| What needs to be done |
If a line below contains the string "degrees", return that line.
========================================================================
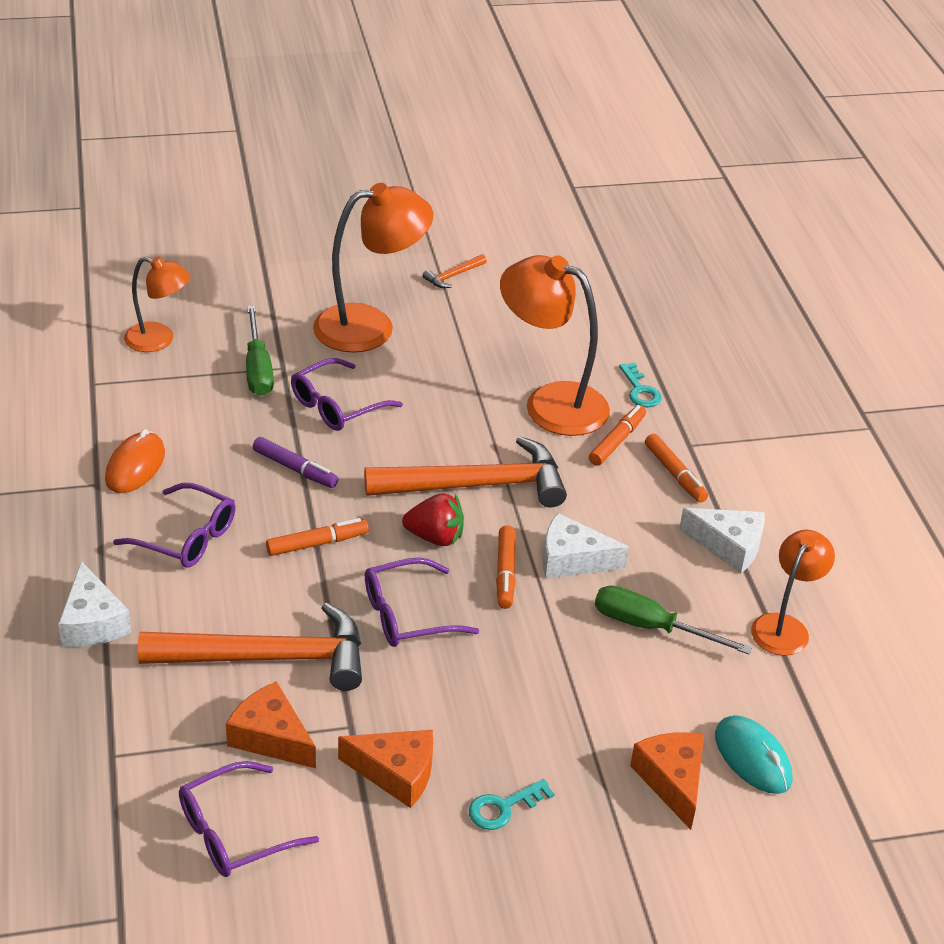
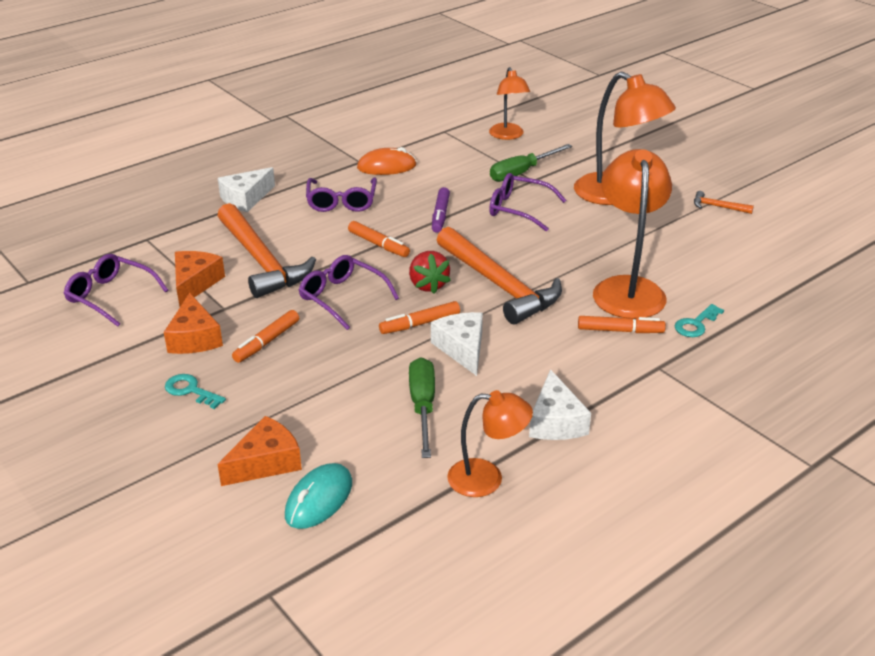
camera: 65 degrees right, 5 degrees down
(674, 474) = (613, 369): orange marker -> orange marker (266, 342)

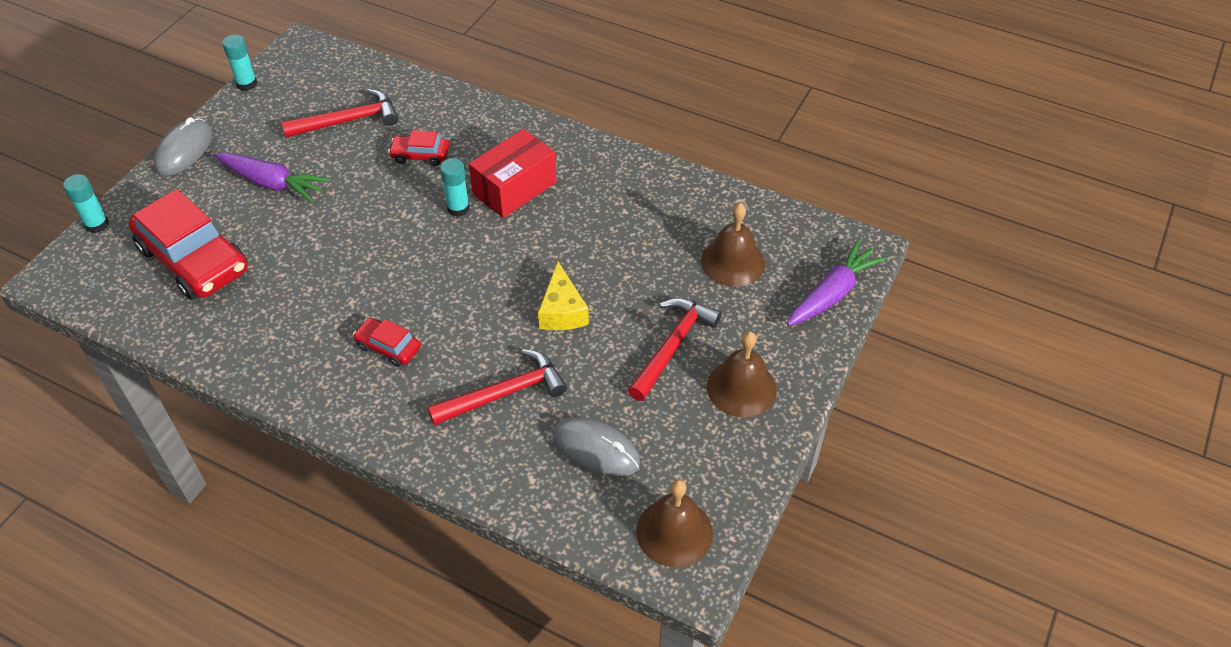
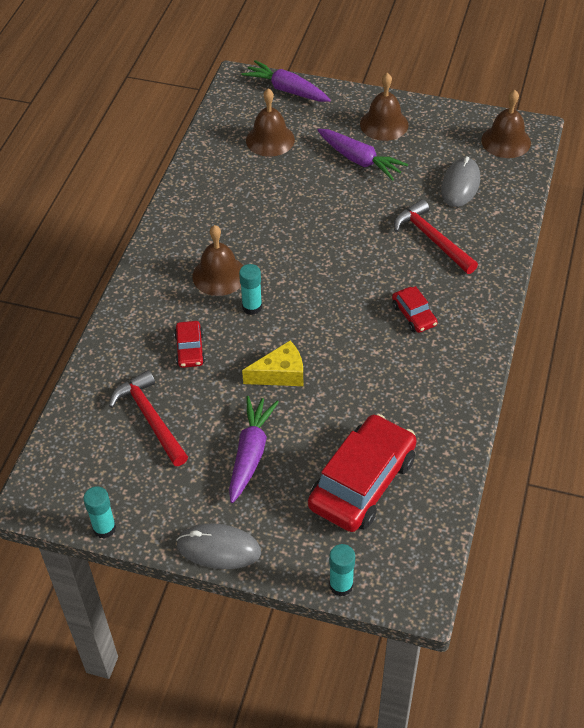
camera: 100 degrees left, 0 degrees up
(388, 347) = (414, 315): red car -> red car turned 45 degrees counterclockwise
(514, 188) = (219, 275): red box -> brown bell
(562, 311) = (345, 222): yellow cheese -> yellow cheese (280, 374)
(672, 346) = (359, 160): red hammer -> purple carrot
========================================================================
| Written answer |
camera: 65 degrees right, 5 degrees down
camera: 100 degrees left, 0 degrees up
(388, 347) = (414, 315): red car -> red car turned 45 degrees counterclockwise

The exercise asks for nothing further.